Top of Materials provided

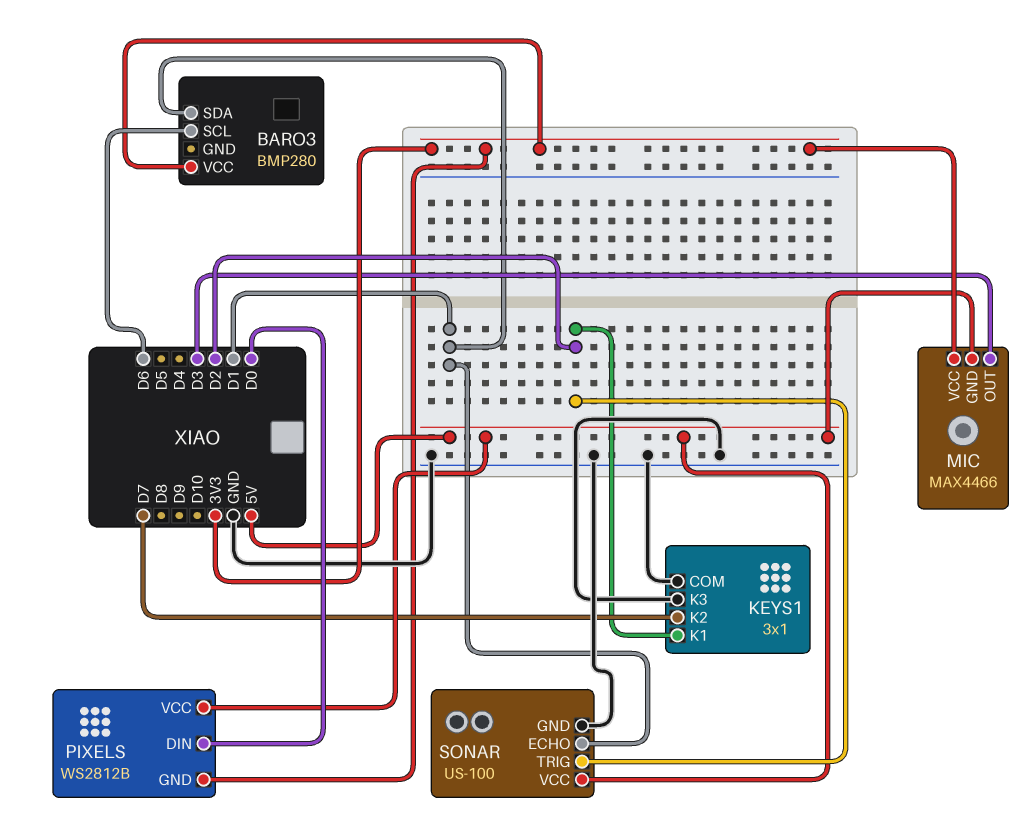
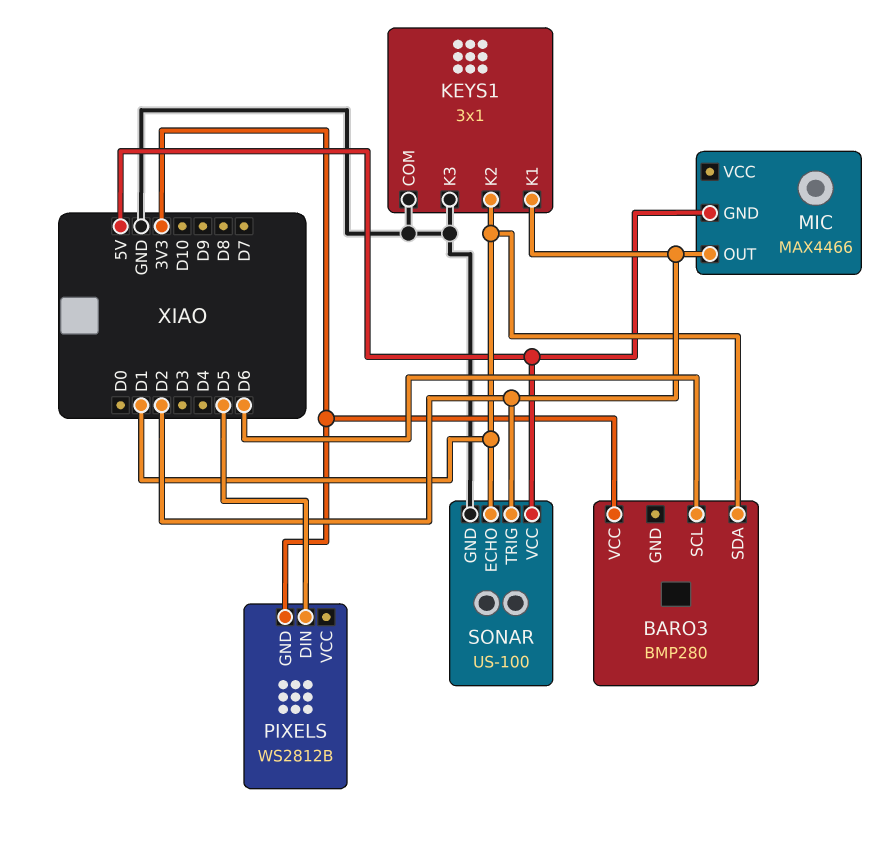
KEYS1 pin K2: D7 -> D1
MIC pin OUT: D3 -> D2
MIC pin VCC: 3V3 -> none
PIXELS pin DIN: D0 -> D5
PIXELS pin VCC: 5V -> none

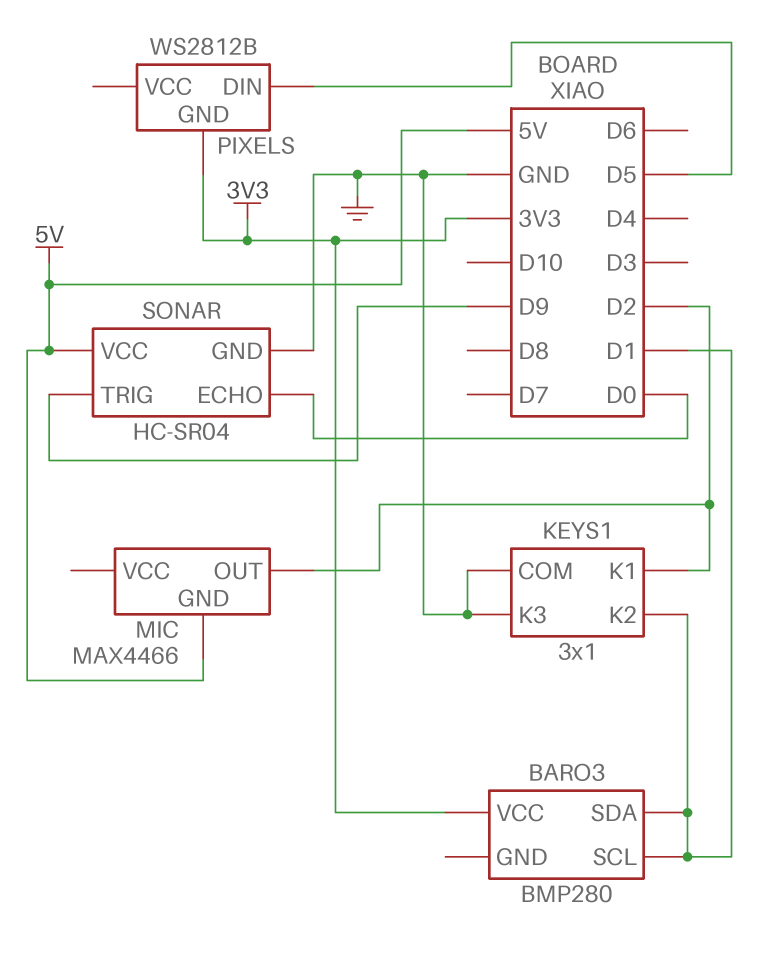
BARO3 pin SCL: D6 -> D1
SONAR: US-100 -> HC-SR04
SONAR pin ECHO: D1 -> D0
SONAR pin TRIG: D2 -> D9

Bottom of Materials provided

* [Aim of the exercise]
If a line in the records above has the word "SONAR", copy it out.

* [Finished task]
SONAR: US-100 -> HC-SR04
SONAR pin ECHO: D1 -> D0
SONAR pin TRIG: D2 -> D9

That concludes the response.